Exact transcription, pictures omitted: begin at the top line of the records below and end with the line bearing "exchanged: ORANGE-COLOURED FLAT".

● RECORDS FOR THE TASK:

--

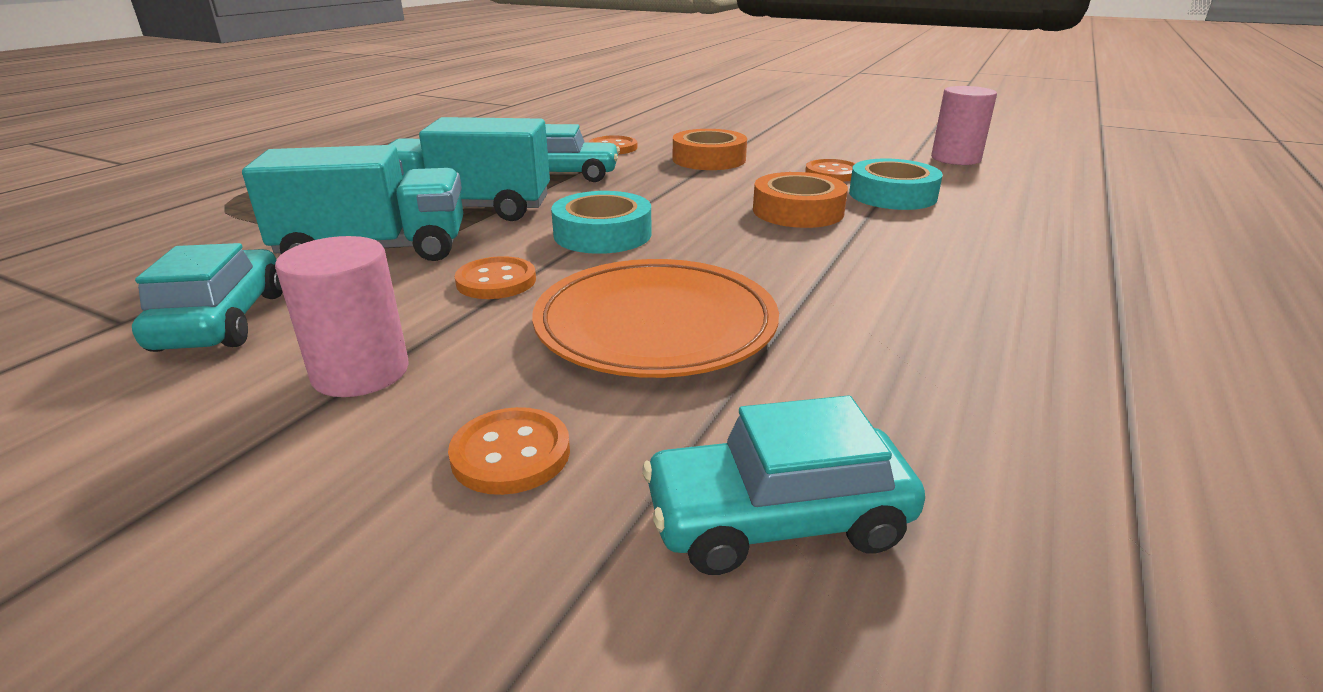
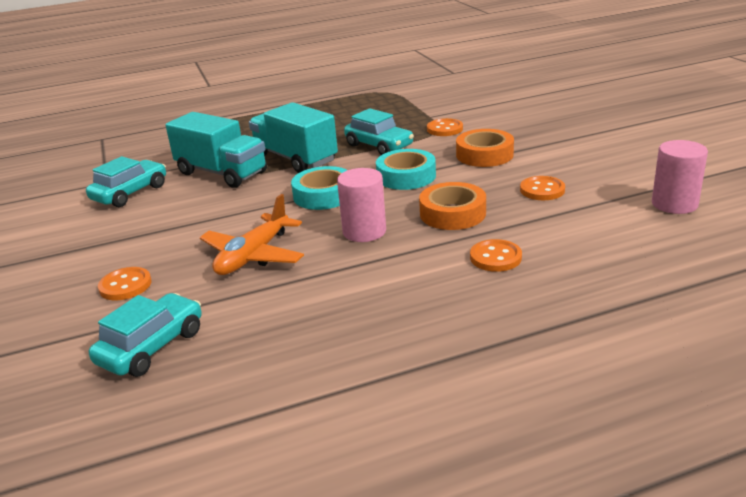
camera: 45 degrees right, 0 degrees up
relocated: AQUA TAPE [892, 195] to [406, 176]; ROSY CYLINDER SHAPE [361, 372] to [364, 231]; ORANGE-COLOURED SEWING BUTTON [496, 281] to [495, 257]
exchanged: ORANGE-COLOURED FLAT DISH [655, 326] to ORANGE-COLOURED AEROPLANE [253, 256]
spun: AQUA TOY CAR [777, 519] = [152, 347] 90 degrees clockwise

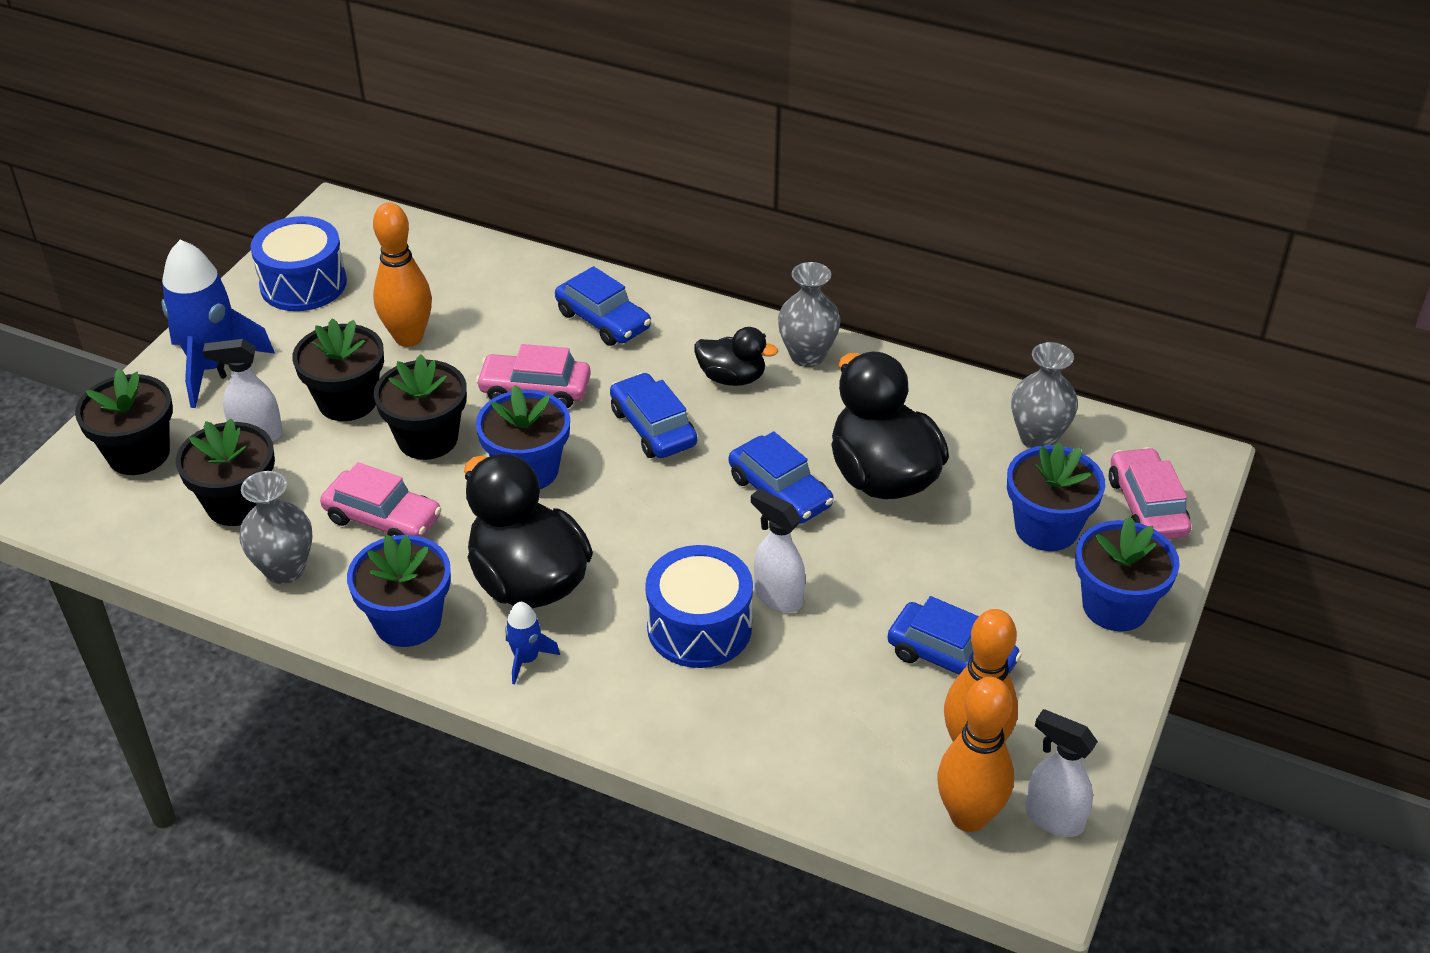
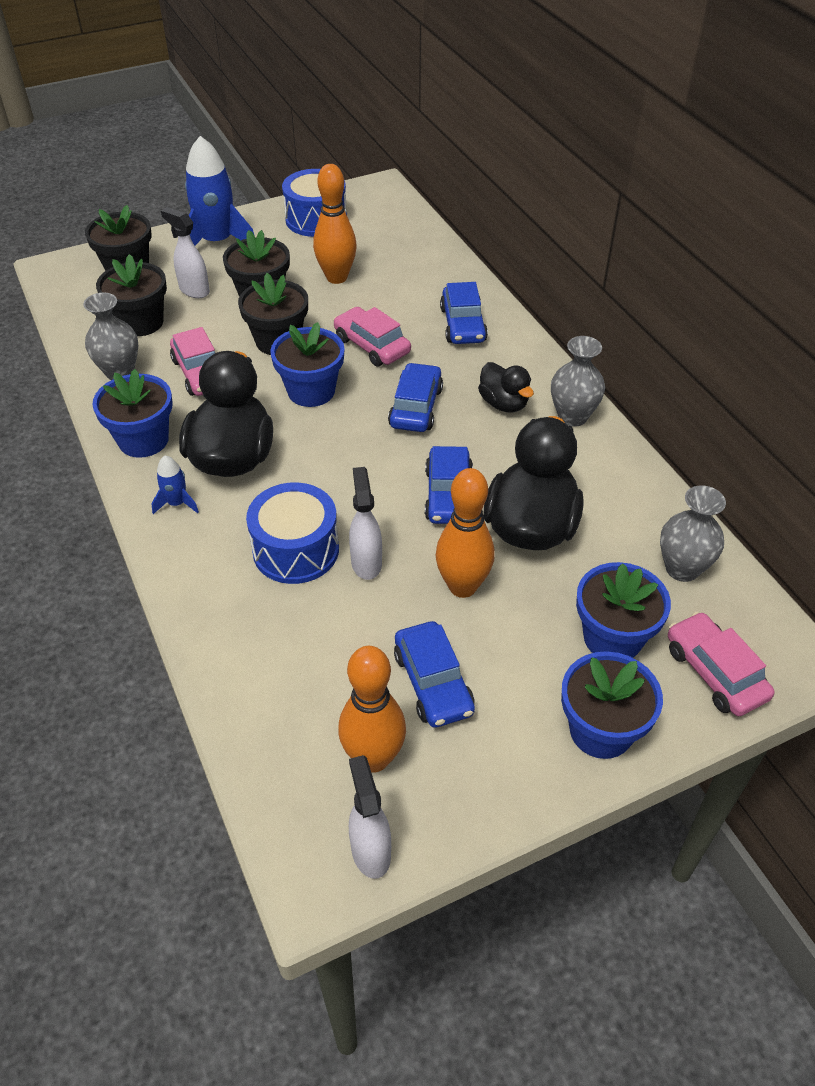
camera: 40 degrees right, 5 degrees up
relocated: ORANGE-COLOURED BOWLING PIN [968, 817] to [462, 586]
spun: ROSY TOY CAR [1146, 506] = [714, 672] 60 degrees counterclockwise

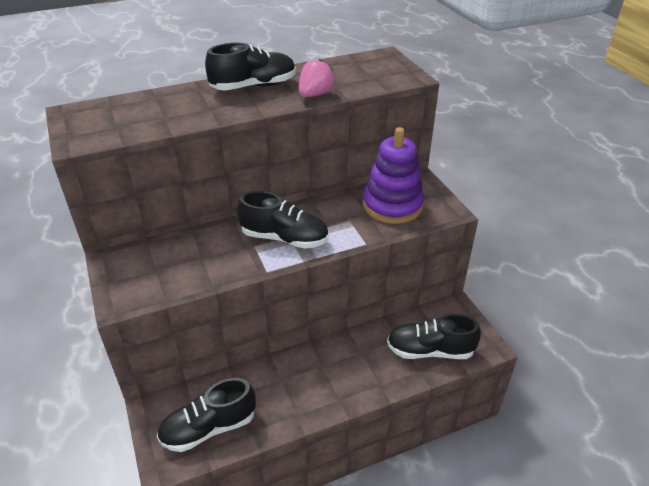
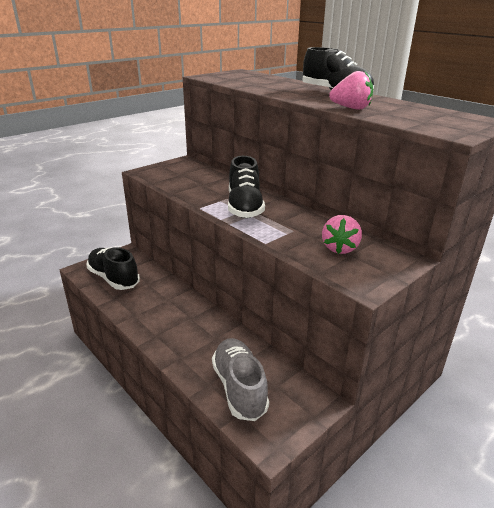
camera: 70 degrees right, 10 degrees down
exchanged: VIOLET RING STACKER [392, 205] to ROSY STRAWBERRY [340, 248]
colour: EBONY LACE-UP SHOE [430, 351] to GRAY LACE-UP SHOE [239, 388]

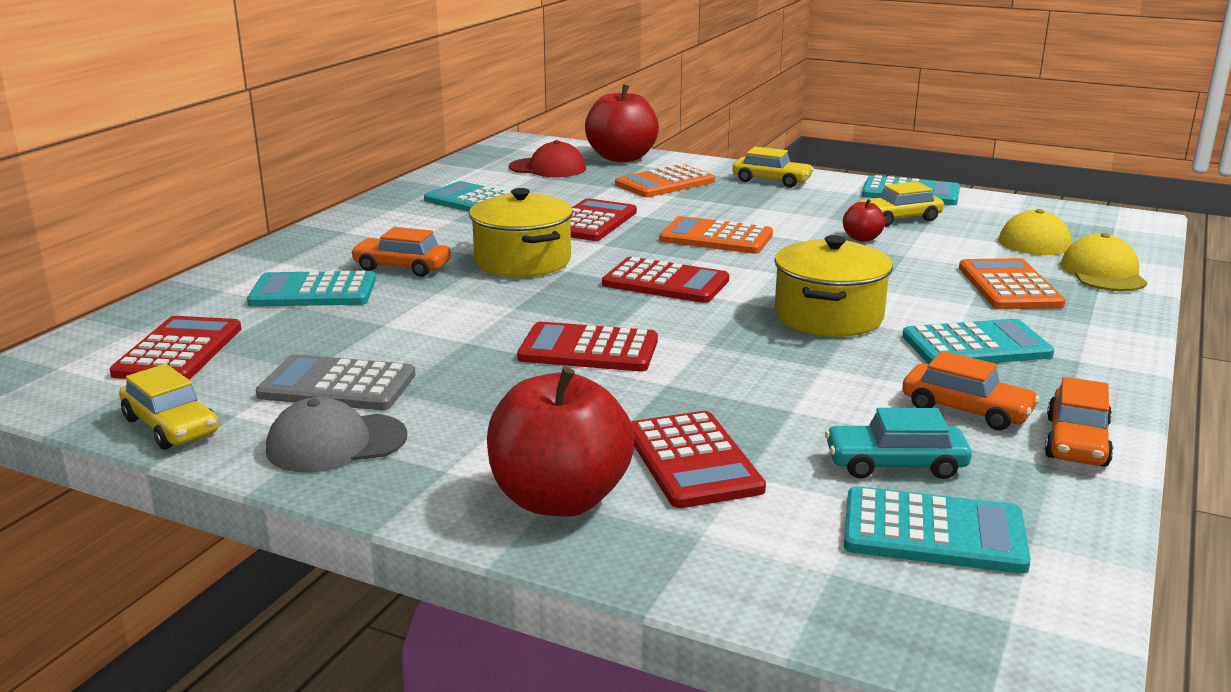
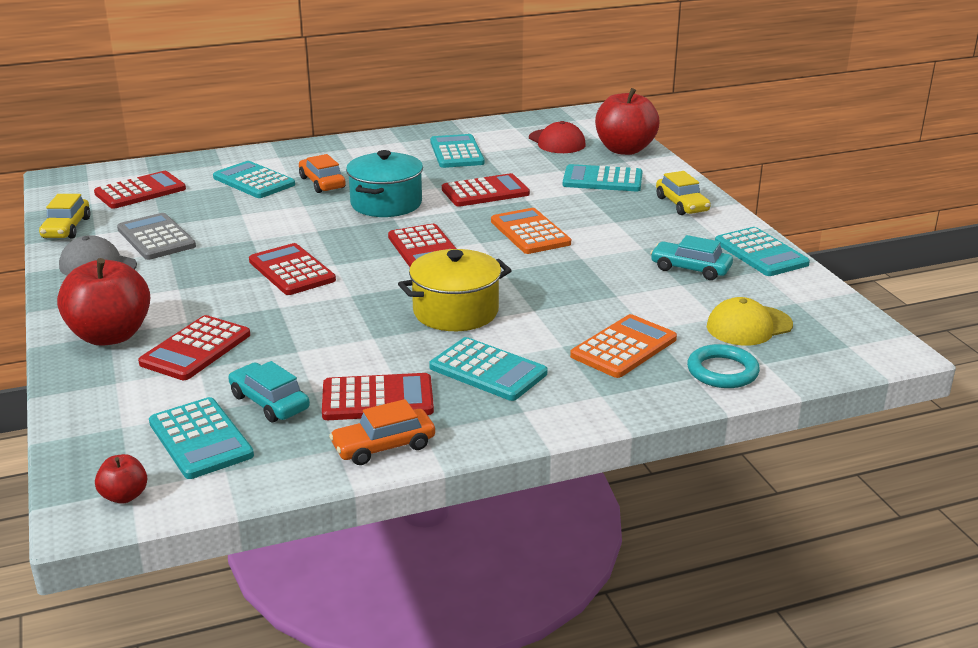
camera: 45 degrees right, 5 degrees up
relocated: RED TOY APPLE [862, 238] to [124, 496]
exchanged: BRIGHT YELLOW BASEBALL CAP [1103, 273] to AQUA HOOP [722, 371]; ORANGE-COLOURED TOY CAR [966, 410] to RED ADDING MACHINE [377, 399]
colour: ORANGE-COLOURED ADDING MACHINE [665, 183] to AQUA ADDING MACHINE [602, 180]; BRIGHT YELLOW TOY CAR [898, 219] to AQUA TOY CAR [690, 269]; BRIGHT YELLOW COOKING POT [522, 261] to AQUA COOKING POT [386, 203]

--

● ANSWER SPACE:
camera: 45 degrees right, 0 degrees up
relocated: AQUA TAPE [892, 195] to [406, 176]; ROSY CYLINDER SHAPE [361, 372] to [364, 231]; ORANGE-COLOURED SEWING BUTTON [496, 281] to [495, 257]
exchanged: ORANGE-COLOURED FLAT DISH [655, 326] to ORANGE-COLOURED AEROPLANE [253, 256]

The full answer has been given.